§ TASK STATEMENT:
Please reproduce every record, keeping each one exactly as written.

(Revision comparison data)

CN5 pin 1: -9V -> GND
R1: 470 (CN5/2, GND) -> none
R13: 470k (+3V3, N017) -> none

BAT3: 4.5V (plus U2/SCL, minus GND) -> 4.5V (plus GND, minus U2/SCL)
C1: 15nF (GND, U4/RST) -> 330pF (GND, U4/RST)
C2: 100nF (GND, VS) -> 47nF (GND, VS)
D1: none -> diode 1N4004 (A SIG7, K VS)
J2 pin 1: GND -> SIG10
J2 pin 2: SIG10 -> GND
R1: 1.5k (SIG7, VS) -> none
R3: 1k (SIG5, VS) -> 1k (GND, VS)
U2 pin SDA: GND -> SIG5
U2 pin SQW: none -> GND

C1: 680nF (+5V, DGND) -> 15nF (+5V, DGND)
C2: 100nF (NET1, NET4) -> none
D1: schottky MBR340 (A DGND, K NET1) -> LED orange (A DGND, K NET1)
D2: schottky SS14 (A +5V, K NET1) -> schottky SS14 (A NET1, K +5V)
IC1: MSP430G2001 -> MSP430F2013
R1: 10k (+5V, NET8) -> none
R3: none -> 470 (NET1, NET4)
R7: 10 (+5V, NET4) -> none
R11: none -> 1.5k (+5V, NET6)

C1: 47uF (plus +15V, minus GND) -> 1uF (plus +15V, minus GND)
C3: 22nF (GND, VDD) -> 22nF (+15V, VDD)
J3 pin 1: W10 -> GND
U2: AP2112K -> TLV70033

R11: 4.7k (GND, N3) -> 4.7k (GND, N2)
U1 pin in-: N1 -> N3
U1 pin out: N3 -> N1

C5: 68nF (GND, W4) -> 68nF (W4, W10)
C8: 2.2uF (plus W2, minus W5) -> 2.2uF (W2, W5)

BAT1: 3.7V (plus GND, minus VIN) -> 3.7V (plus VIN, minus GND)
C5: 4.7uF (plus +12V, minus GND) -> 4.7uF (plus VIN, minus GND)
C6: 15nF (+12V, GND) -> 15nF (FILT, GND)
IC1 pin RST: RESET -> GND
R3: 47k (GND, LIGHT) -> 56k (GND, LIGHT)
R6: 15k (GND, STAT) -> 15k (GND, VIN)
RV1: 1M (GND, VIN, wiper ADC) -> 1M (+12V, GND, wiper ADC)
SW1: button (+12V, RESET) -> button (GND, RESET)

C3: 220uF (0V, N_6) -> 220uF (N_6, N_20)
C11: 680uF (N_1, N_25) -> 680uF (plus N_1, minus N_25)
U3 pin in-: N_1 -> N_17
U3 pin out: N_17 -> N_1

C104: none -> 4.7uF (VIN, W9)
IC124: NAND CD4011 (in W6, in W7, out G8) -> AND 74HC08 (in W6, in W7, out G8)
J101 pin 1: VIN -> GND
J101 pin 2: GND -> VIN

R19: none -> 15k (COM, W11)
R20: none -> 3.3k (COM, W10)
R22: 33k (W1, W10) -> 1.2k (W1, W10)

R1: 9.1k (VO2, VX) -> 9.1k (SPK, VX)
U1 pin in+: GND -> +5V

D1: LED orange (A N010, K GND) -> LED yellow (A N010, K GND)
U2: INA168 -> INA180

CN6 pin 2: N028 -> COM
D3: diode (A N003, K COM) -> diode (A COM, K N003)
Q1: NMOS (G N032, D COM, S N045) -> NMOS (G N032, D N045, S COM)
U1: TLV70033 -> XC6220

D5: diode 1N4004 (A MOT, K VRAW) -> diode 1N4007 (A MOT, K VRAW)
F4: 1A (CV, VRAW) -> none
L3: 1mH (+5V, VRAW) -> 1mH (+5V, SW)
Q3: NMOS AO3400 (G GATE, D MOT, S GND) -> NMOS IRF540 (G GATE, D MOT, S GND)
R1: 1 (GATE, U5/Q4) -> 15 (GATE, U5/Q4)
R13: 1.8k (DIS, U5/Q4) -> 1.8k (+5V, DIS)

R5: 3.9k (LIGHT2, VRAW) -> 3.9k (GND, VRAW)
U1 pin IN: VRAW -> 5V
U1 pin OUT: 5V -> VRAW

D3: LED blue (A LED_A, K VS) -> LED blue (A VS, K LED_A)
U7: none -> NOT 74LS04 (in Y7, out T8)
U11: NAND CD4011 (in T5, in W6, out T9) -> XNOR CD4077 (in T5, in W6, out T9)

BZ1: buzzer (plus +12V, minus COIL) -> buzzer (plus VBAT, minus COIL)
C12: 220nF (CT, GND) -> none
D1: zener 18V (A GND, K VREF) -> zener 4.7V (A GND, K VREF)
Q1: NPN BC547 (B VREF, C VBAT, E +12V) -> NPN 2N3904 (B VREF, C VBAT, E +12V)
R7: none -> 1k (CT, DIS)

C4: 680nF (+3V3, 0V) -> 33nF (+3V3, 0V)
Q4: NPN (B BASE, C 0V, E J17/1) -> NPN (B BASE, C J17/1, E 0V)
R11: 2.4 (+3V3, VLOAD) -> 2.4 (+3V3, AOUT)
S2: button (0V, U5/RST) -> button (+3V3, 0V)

§ PROBLEM SOLUTION:
CN5 pin 1: -9V -> GND
R1: 470 (CN5/2, GND) -> none
R13: 470k (+3V3, N017) -> none

BAT3: 4.5V (plus U2/SCL, minus GND) -> 4.5V (plus GND, minus U2/SCL)
C1: 15nF (GND, U4/RST) -> 330pF (GND, U4/RST)
C2: 100nF (GND, VS) -> 47nF (GND, VS)
D1: none -> diode 1N4004 (A SIG7, K VS)
J2 pin 1: GND -> SIG10
J2 pin 2: SIG10 -> GND
R1: 1.5k (SIG7, VS) -> none
R3: 1k (SIG5, VS) -> 1k (GND, VS)
U2 pin SDA: GND -> SIG5
U2 pin SQW: none -> GND

C1: 680nF (+5V, DGND) -> 15nF (+5V, DGND)
C2: 100nF (NET1, NET4) -> none
D1: schottky MBR340 (A DGND, K NET1) -> LED orange (A DGND, K NET1)
D2: schottky SS14 (A +5V, K NET1) -> schottky SS14 (A NET1, K +5V)
IC1: MSP430G2001 -> MSP430F2013
R1: 10k (+5V, NET8) -> none
R3: none -> 470 (NET1, NET4)
R7: 10 (+5V, NET4) -> none
R11: none -> 1.5k (+5V, NET6)

C1: 47uF (plus +15V, minus GND) -> 1uF (plus +15V, minus GND)
C3: 22nF (GND, VDD) -> 22nF (+15V, VDD)
J3 pin 1: W10 -> GND
U2: AP2112K -> TLV70033

R11: 4.7k (GND, N3) -> 4.7k (GND, N2)
U1 pin in-: N1 -> N3
U1 pin out: N3 -> N1

C5: 68nF (GND, W4) -> 68nF (W4, W10)
C8: 2.2uF (plus W2, minus W5) -> 2.2uF (W2, W5)

BAT1: 3.7V (plus GND, minus VIN) -> 3.7V (plus VIN, minus GND)
C5: 4.7uF (plus +12V, minus GND) -> 4.7uF (plus VIN, minus GND)
C6: 15nF (+12V, GND) -> 15nF (FILT, GND)
IC1 pin RST: RESET -> GND
R3: 47k (GND, LIGHT) -> 56k (GND, LIGHT)
R6: 15k (GND, STAT) -> 15k (GND, VIN)
RV1: 1M (GND, VIN, wiper ADC) -> 1M (+12V, GND, wiper ADC)
SW1: button (+12V, RESET) -> button (GND, RESET)

C3: 220uF (0V, N_6) -> 220uF (N_6, N_20)
C11: 680uF (N_1, N_25) -> 680uF (plus N_1, minus N_25)
U3 pin in-: N_1 -> N_17
U3 pin out: N_17 -> N_1

C104: none -> 4.7uF (VIN, W9)
IC124: NAND CD4011 (in W6, in W7, out G8) -> AND 74HC08 (in W6, in W7, out G8)
J101 pin 1: VIN -> GND
J101 pin 2: GND -> VIN

R19: none -> 15k (COM, W11)
R20: none -> 3.3k (COM, W10)
R22: 33k (W1, W10) -> 1.2k (W1, W10)

R1: 9.1k (VO2, VX) -> 9.1k (SPK, VX)
U1 pin in+: GND -> +5V

D1: LED orange (A N010, K GND) -> LED yellow (A N010, K GND)
U2: INA168 -> INA180

CN6 pin 2: N028 -> COM
D3: diode (A N003, K COM) -> diode (A COM, K N003)
Q1: NMOS (G N032, D COM, S N045) -> NMOS (G N032, D N045, S COM)
U1: TLV70033 -> XC6220

D5: diode 1N4004 (A MOT, K VRAW) -> diode 1N4007 (A MOT, K VRAW)
F4: 1A (CV, VRAW) -> none
L3: 1mH (+5V, VRAW) -> 1mH (+5V, SW)
Q3: NMOS AO3400 (G GATE, D MOT, S GND) -> NMOS IRF540 (G GATE, D MOT, S GND)
R1: 1 (GATE, U5/Q4) -> 15 (GATE, U5/Q4)
R13: 1.8k (DIS, U5/Q4) -> 1.8k (+5V, DIS)

R5: 3.9k (LIGHT2, VRAW) -> 3.9k (GND, VRAW)
U1 pin IN: VRAW -> 5V
U1 pin OUT: 5V -> VRAW

D3: LED blue (A LED_A, K VS) -> LED blue (A VS, K LED_A)
U7: none -> NOT 74LS04 (in Y7, out T8)
U11: NAND CD4011 (in T5, in W6, out T9) -> XNOR CD4077 (in T5, in W6, out T9)

BZ1: buzzer (plus +12V, minus COIL) -> buzzer (plus VBAT, minus COIL)
C12: 220nF (CT, GND) -> none
D1: zener 18V (A GND, K VREF) -> zener 4.7V (A GND, K VREF)
Q1: NPN BC547 (B VREF, C VBAT, E +12V) -> NPN 2N3904 (B VREF, C VBAT, E +12V)
R7: none -> 1k (CT, DIS)

C4: 680nF (+3V3, 0V) -> 33nF (+3V3, 0V)
Q4: NPN (B BASE, C 0V, E J17/1) -> NPN (B BASE, C J17/1, E 0V)
R11: 2.4 (+3V3, VLOAD) -> 2.4 (+3V3, AOUT)
S2: button (0V, U5/RST) -> button (+3V3, 0V)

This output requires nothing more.